#### [Your objective]
Count the lines of data below that include "none". Provide only the number.

Records from a collection:
=== Begin Enclosure ===

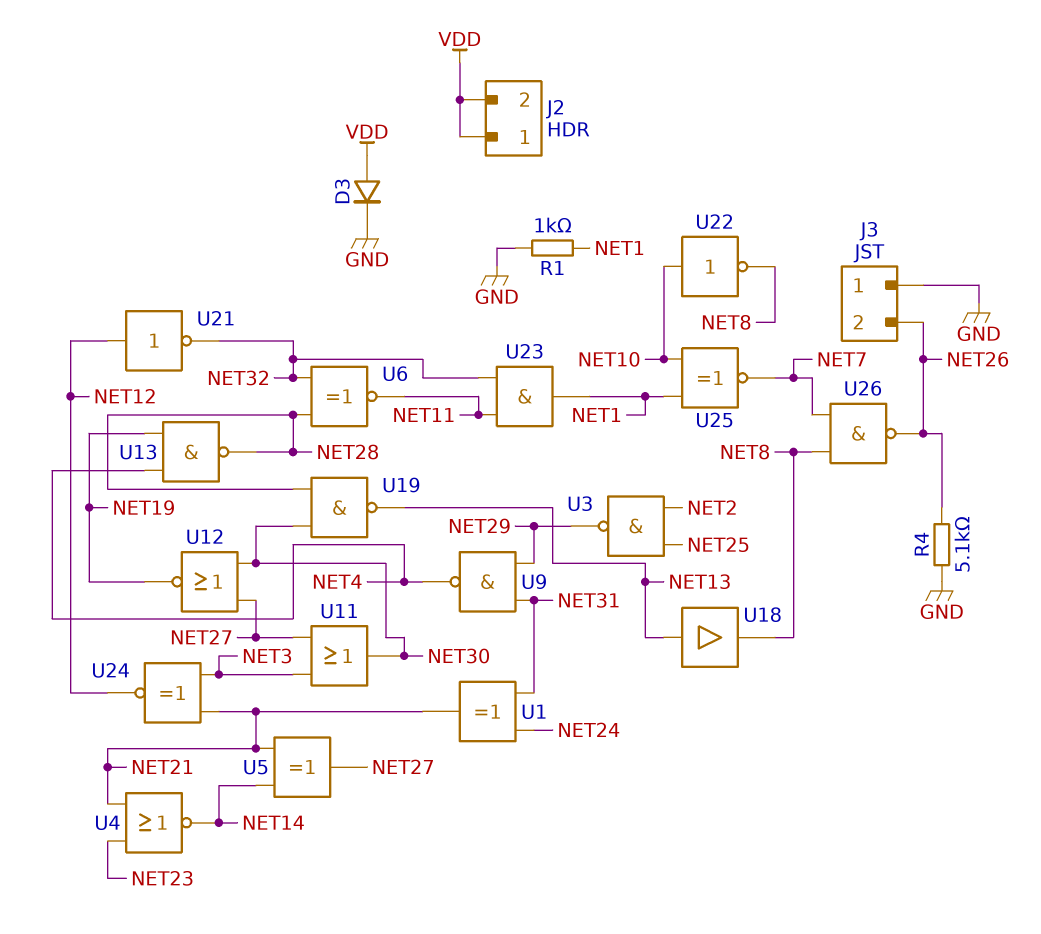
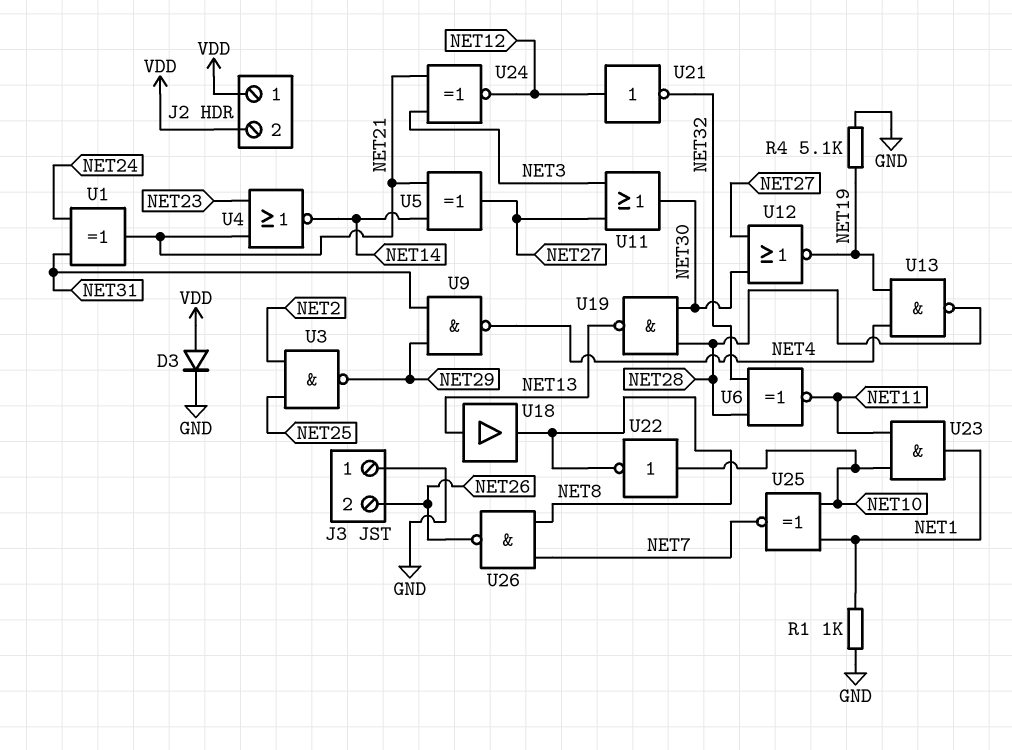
R4: 5.1k (GND, NET26) -> 5.1k (GND, NET19)
U23: AND (in NET11, in NET32, out NET1) -> AND (in NET10, in NET11, out NET1)

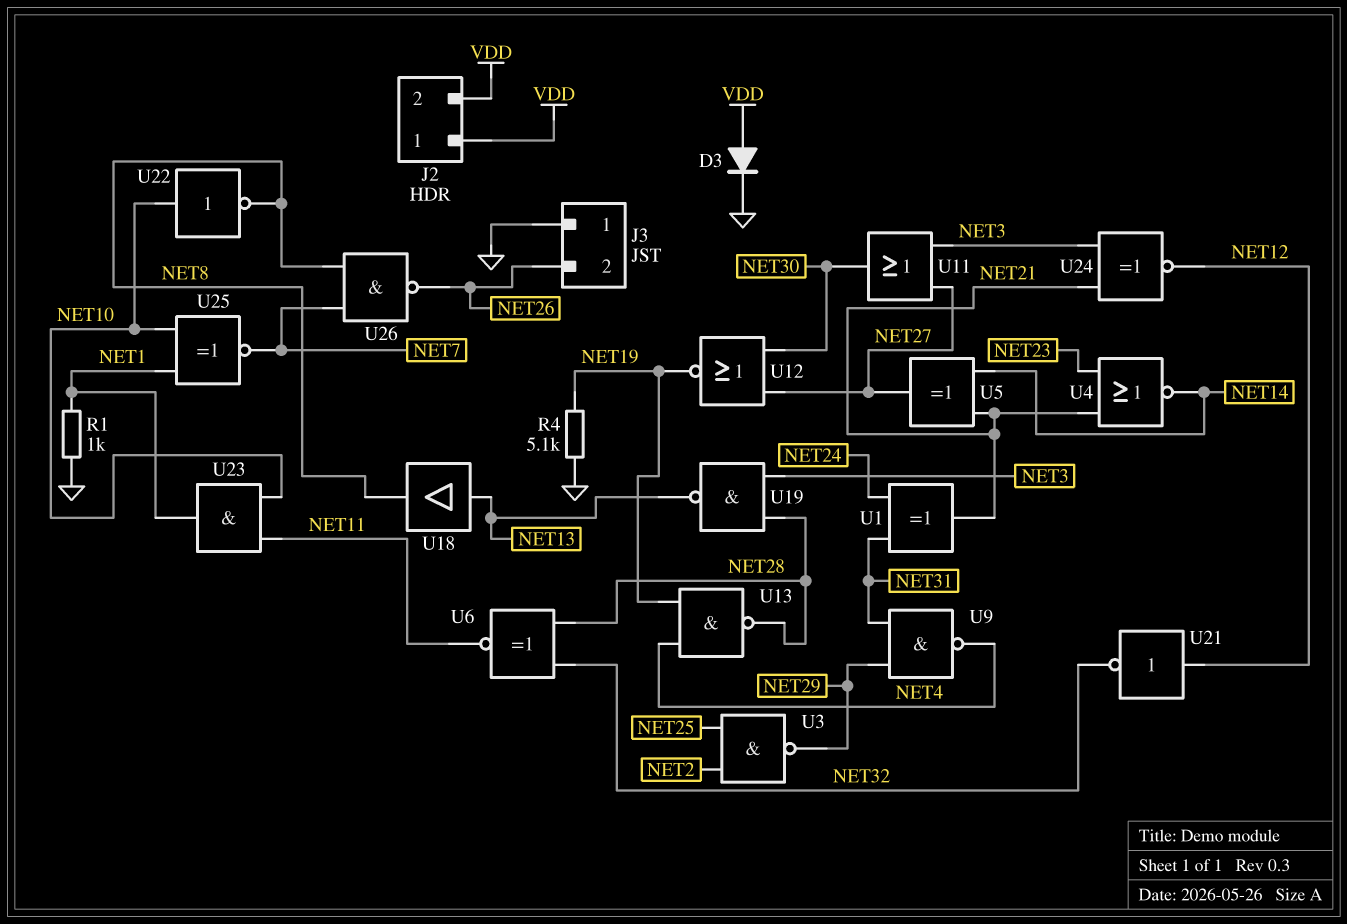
U19: NAND (in NET28, in NET30, out NET13) -> NAND (in NET3, in NET28, out NET13)

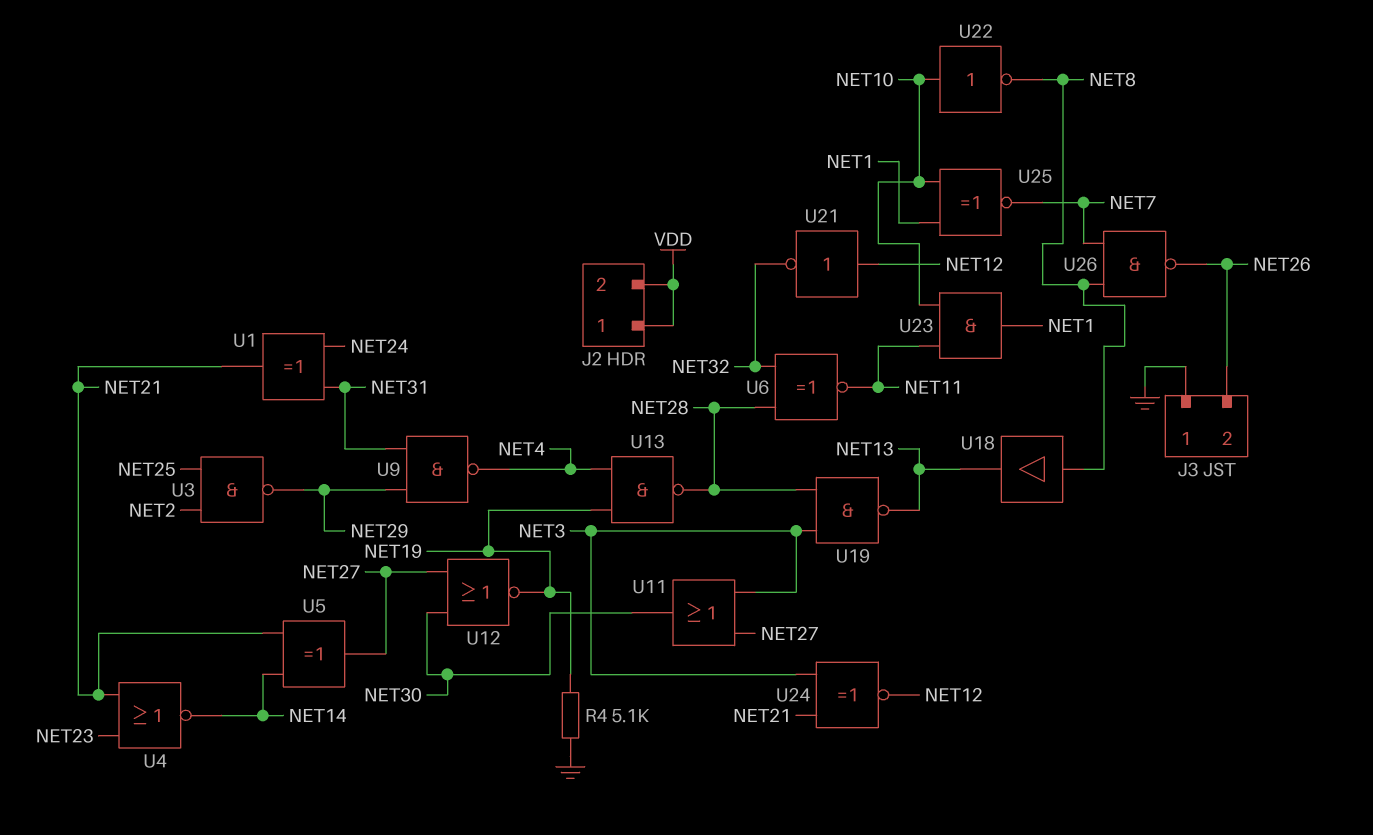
D3: diode (A VDD, K GND) -> none
R1: 1k (GND, NET1) -> none
U18: buffer (in NET13, out NET8) -> buffer (in NET8, out NET13)

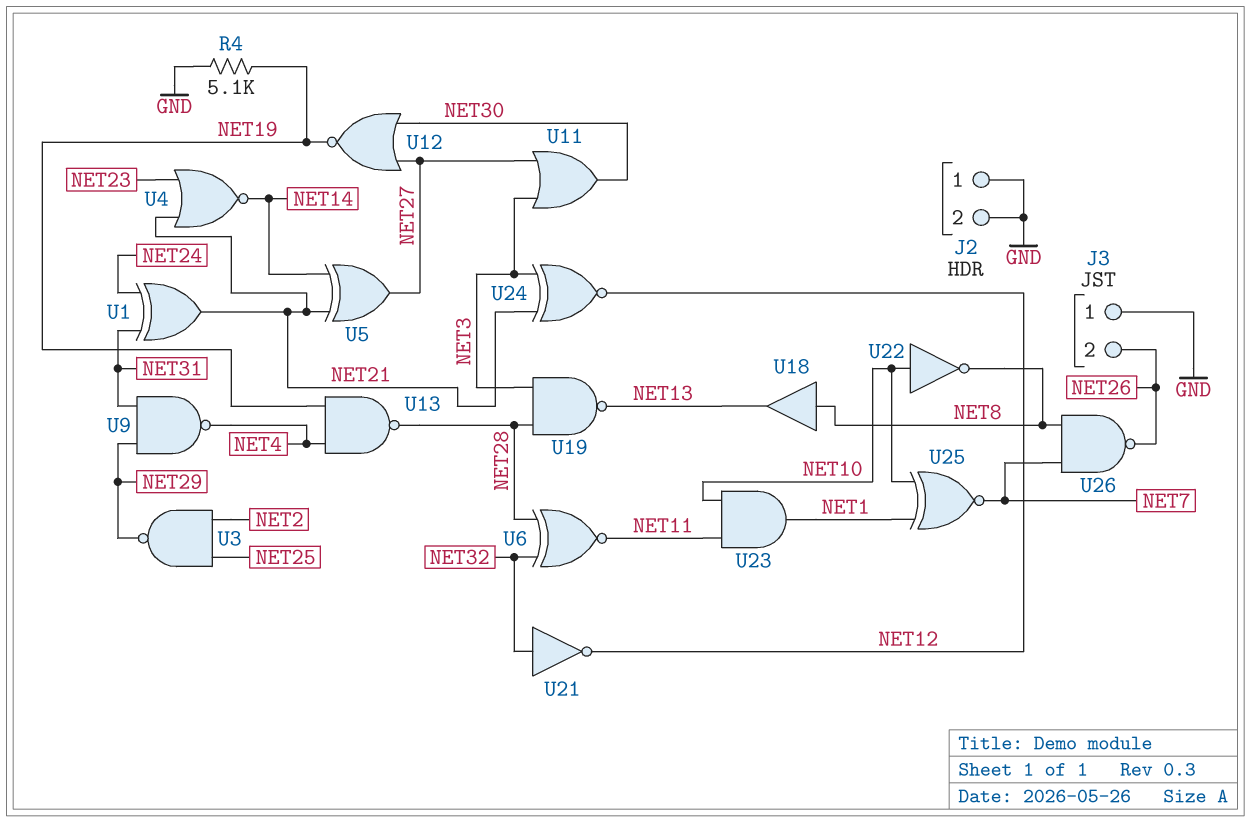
J2 pin 1: VDD -> GND
J2 pin 2: VDD -> GND
U21: NOT (in NET12, out NET32) -> NOT (in NET32, out NET12)

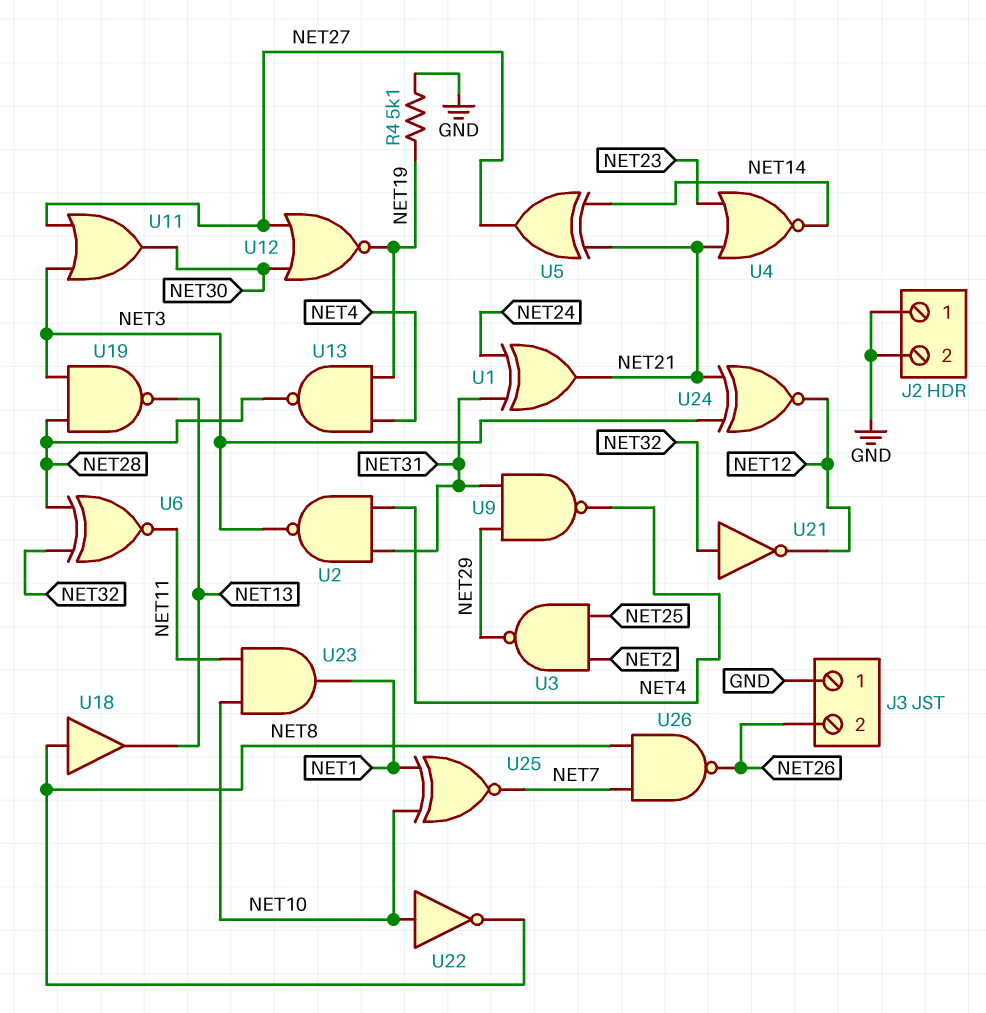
U2: none -> NAND (in NET4, in NET31, out NET3)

=== End Enclosure ===

#### [Response to the task]
3